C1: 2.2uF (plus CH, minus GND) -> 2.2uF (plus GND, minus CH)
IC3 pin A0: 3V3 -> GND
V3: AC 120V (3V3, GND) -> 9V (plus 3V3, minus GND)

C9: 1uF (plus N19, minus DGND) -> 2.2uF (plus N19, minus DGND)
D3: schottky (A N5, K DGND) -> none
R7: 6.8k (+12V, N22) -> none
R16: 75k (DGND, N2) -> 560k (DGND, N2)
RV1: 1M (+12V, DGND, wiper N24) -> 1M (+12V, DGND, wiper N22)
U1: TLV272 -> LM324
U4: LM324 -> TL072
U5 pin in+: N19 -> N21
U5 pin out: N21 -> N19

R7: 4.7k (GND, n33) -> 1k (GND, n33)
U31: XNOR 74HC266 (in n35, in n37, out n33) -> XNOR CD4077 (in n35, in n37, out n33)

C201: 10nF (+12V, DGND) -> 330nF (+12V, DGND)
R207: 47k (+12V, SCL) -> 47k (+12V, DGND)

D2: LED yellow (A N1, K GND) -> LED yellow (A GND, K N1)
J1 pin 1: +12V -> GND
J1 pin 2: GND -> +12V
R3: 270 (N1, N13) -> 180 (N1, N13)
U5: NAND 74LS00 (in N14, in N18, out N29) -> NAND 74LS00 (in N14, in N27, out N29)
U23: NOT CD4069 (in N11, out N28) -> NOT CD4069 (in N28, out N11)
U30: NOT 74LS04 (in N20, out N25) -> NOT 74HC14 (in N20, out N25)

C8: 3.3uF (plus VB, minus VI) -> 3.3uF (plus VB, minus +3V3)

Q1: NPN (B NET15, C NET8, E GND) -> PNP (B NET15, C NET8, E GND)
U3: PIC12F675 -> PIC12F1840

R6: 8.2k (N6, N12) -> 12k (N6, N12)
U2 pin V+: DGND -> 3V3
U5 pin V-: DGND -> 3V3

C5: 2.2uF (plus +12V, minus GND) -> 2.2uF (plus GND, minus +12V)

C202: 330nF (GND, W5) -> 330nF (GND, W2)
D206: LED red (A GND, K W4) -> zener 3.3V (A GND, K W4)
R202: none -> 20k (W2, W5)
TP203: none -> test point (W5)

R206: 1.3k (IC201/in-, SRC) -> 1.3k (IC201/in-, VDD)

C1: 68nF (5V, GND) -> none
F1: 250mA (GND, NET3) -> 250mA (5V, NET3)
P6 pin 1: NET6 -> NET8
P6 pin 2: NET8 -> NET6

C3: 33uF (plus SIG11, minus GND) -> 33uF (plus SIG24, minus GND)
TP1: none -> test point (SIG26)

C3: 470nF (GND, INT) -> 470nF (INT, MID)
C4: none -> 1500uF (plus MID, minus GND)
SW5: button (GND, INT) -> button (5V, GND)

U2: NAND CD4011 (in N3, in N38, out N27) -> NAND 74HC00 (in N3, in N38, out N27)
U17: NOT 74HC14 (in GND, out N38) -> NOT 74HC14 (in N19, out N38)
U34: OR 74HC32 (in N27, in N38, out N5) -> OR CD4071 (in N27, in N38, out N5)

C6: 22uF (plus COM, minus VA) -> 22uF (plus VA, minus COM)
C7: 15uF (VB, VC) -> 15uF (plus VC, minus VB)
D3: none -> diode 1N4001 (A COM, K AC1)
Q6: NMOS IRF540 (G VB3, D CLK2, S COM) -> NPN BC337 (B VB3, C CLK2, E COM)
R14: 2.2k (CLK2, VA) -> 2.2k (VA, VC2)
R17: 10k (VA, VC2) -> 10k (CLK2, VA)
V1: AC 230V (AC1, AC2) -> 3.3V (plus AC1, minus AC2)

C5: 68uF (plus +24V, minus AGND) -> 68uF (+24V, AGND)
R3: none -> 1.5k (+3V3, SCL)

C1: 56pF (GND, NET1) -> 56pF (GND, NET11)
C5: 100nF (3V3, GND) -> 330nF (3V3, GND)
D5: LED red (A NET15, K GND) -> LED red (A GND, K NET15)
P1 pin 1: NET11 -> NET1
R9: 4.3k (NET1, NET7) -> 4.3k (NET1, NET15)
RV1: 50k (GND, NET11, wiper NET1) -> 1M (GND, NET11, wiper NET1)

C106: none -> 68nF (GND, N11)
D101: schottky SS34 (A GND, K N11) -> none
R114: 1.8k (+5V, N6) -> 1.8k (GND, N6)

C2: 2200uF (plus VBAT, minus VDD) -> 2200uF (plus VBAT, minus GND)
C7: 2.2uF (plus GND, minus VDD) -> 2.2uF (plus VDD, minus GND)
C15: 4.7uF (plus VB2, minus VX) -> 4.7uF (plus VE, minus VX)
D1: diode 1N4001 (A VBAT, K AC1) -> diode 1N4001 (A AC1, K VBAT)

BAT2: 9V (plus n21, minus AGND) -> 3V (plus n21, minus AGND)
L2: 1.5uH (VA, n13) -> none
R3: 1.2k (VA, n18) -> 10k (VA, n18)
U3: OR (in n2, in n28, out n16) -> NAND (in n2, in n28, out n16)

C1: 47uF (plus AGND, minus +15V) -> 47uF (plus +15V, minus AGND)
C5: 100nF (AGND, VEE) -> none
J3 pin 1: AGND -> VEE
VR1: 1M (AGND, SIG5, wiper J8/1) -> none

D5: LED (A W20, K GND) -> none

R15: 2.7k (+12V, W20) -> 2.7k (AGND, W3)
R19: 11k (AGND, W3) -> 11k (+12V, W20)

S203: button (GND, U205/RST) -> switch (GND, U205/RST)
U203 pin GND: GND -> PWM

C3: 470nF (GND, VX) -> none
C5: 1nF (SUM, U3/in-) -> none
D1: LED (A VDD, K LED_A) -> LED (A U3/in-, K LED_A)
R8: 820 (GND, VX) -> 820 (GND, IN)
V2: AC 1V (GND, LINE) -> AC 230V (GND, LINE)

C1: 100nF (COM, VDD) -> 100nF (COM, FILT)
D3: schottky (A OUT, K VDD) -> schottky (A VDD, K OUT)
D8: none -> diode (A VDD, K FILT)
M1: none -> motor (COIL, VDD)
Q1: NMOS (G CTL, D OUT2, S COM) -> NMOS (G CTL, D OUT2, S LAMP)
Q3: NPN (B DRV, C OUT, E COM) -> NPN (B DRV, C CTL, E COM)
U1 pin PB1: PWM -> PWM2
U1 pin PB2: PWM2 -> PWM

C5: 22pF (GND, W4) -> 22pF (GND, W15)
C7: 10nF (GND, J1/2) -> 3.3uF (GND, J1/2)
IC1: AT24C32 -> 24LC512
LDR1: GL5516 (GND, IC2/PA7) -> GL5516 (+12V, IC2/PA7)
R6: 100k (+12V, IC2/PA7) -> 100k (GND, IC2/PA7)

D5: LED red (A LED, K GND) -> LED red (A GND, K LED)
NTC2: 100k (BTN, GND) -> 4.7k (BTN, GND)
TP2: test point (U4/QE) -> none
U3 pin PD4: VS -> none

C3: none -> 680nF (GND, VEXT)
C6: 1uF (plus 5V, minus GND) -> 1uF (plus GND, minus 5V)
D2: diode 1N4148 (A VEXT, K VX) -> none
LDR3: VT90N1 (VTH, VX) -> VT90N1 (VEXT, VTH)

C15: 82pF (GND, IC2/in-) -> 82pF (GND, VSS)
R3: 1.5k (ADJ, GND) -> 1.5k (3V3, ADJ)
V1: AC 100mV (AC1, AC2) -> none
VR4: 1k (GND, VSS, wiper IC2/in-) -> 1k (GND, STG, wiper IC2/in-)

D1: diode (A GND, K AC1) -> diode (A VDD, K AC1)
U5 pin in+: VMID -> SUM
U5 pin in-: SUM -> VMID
# # # # #
> Required action:
Whenever the word "VEXT" shows up in a line of the entries above, copy that line.

> Result below:
C3: none -> 680nF (GND, VEXT)
D2: diode 1N4148 (A VEXT, K VX) -> none
LDR3: VT90N1 (VTH, VX) -> VT90N1 (VEXT, VTH)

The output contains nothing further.